Beneath this task are records; print exactly the stretch of them from the line with "(527, 631) = (43, 397): blue" through the line with "(774, 219) = (450, 570): blue", both ends included.

= Data records =
════════════════
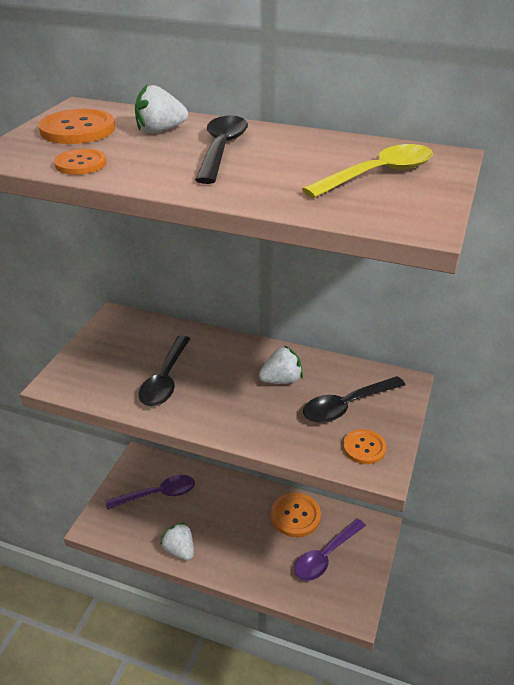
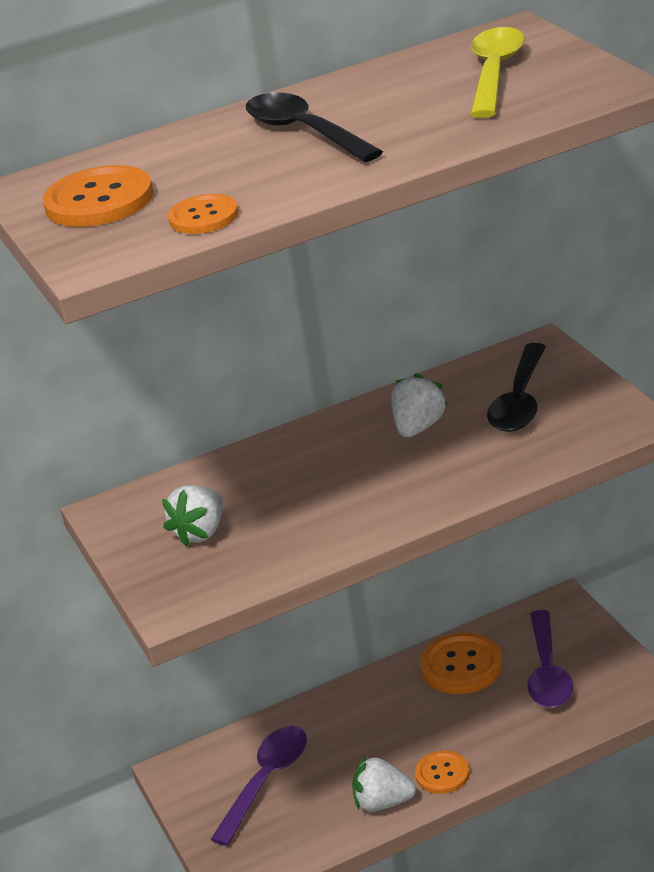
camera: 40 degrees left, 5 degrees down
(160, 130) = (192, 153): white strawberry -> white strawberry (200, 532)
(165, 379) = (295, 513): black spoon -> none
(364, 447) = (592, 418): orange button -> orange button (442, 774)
════════════════
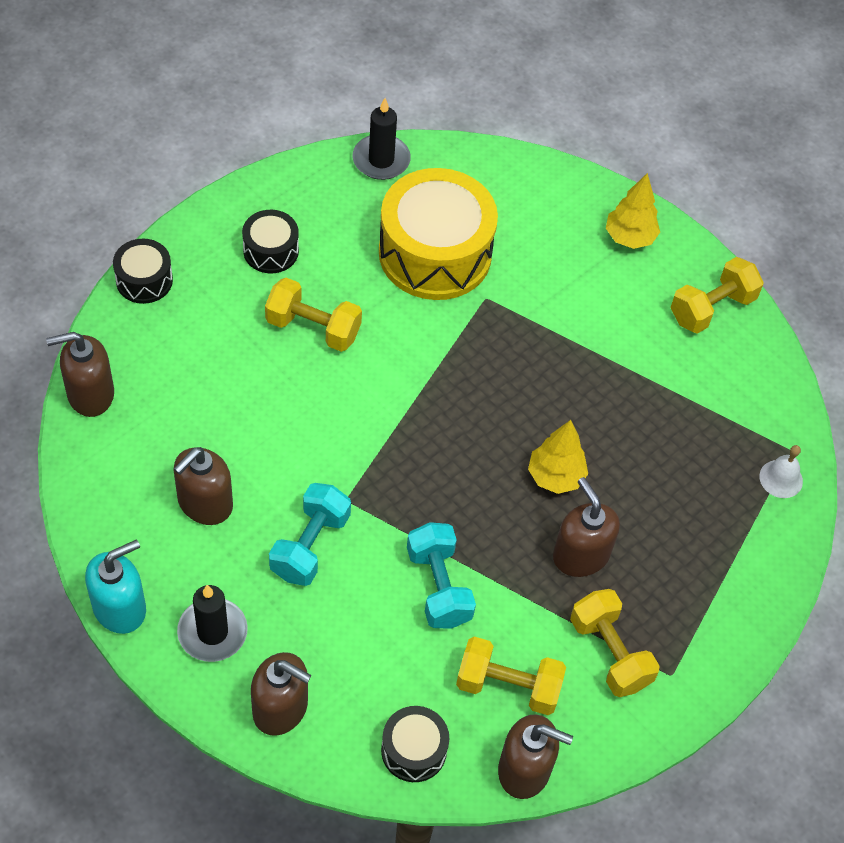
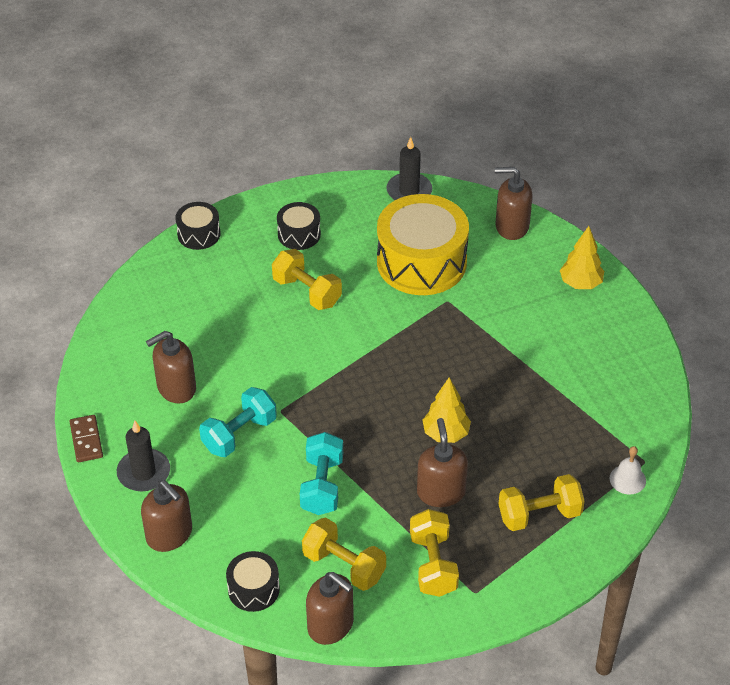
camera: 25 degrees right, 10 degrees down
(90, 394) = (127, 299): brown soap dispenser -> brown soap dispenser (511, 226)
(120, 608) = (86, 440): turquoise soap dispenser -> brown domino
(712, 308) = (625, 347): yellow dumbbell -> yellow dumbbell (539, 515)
════════════════
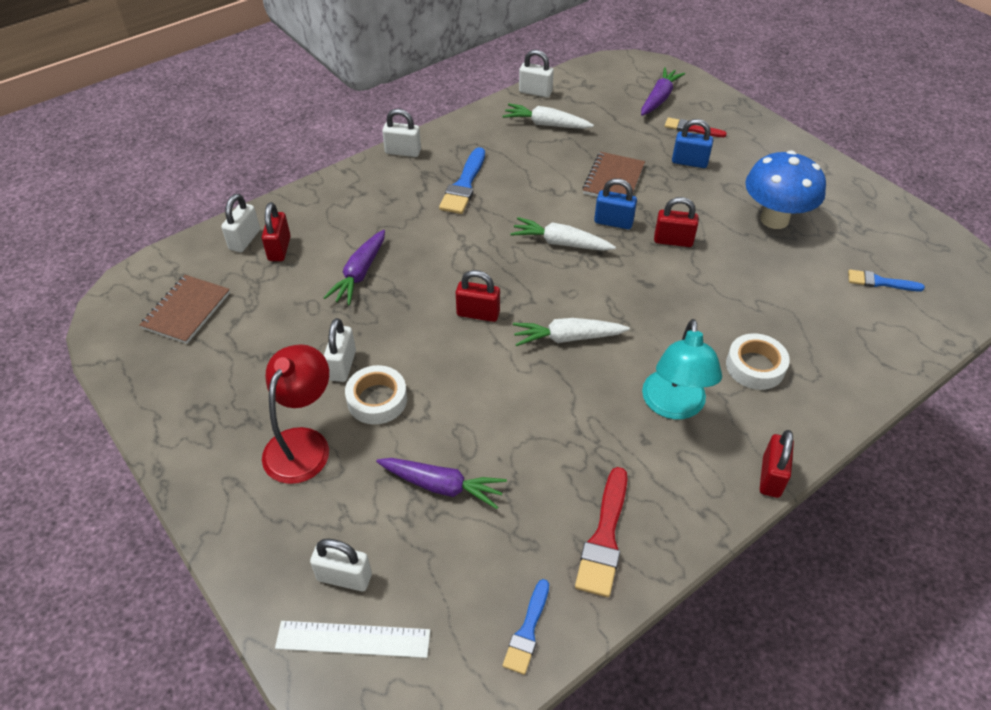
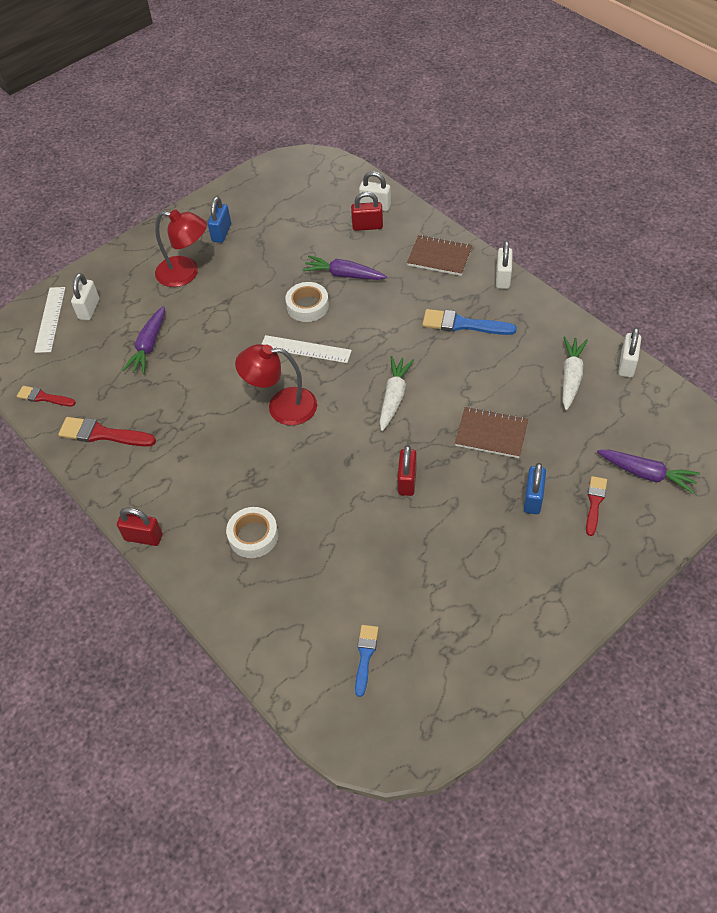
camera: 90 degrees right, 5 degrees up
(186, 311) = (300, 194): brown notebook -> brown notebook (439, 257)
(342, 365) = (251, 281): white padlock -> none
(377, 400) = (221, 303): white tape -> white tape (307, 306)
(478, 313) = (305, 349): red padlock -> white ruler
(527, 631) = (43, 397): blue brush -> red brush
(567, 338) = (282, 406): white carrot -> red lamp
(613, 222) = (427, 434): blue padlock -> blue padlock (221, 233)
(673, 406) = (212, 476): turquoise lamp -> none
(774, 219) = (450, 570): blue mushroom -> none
════════════════
= Your solution =
(527, 631) = (43, 397): blue brush -> red brush
(567, 338) = (282, 406): white carrot -> red lamp
(613, 222) = (427, 434): blue padlock -> blue padlock (221, 233)
(673, 406) = (212, 476): turquoise lamp -> none
(774, 219) = (450, 570): blue mushroom -> none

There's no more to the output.